_Exercise goal_: From top to bottom, return the records that follow exactly.

╭──

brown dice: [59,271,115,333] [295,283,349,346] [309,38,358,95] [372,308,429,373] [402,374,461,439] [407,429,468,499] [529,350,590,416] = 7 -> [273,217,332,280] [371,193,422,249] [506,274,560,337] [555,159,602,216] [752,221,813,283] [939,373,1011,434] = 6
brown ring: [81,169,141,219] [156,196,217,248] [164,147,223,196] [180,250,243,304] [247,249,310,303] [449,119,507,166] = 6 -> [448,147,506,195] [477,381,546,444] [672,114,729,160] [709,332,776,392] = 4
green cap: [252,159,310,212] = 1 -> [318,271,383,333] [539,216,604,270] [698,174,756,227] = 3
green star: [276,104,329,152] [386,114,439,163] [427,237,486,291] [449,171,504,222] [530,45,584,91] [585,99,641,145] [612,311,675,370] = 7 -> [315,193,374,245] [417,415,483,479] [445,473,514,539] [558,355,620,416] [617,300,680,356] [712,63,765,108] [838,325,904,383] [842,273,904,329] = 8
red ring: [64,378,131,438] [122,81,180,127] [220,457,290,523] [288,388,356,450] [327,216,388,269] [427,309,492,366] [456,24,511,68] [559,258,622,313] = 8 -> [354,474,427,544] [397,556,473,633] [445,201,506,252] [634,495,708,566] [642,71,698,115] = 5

╰──

_Response below_:
brown dice: [59,271,115,333] [295,283,349,346] [309,38,358,95] [372,308,429,373] [402,374,461,439] [407,429,468,499] [529,350,590,416] = 7 -> [273,217,332,280] [371,193,422,249] [506,274,560,337] [555,159,602,216] [752,221,813,283] [939,373,1011,434] = 6
brown ring: [81,169,141,219] [156,196,217,248] [164,147,223,196] [180,250,243,304] [247,249,310,303] [449,119,507,166] = 6 -> [448,147,506,195] [477,381,546,444] [672,114,729,160] [709,332,776,392] = 4
green cap: [252,159,310,212] = 1 -> [318,271,383,333] [539,216,604,270] [698,174,756,227] = 3
green star: [276,104,329,152] [386,114,439,163] [427,237,486,291] [449,171,504,222] [530,45,584,91] [585,99,641,145] [612,311,675,370] = 7 -> [315,193,374,245] [417,415,483,479] [445,473,514,539] [558,355,620,416] [617,300,680,356] [712,63,765,108] [838,325,904,383] [842,273,904,329] = 8
red ring: [64,378,131,438] [122,81,180,127] [220,457,290,523] [288,388,356,450] [327,216,388,269] [427,309,492,366] [456,24,511,68] [559,258,622,313] = 8 -> [354,474,427,544] [397,556,473,633] [445,201,506,252] [634,495,708,566] [642,71,698,115] = 5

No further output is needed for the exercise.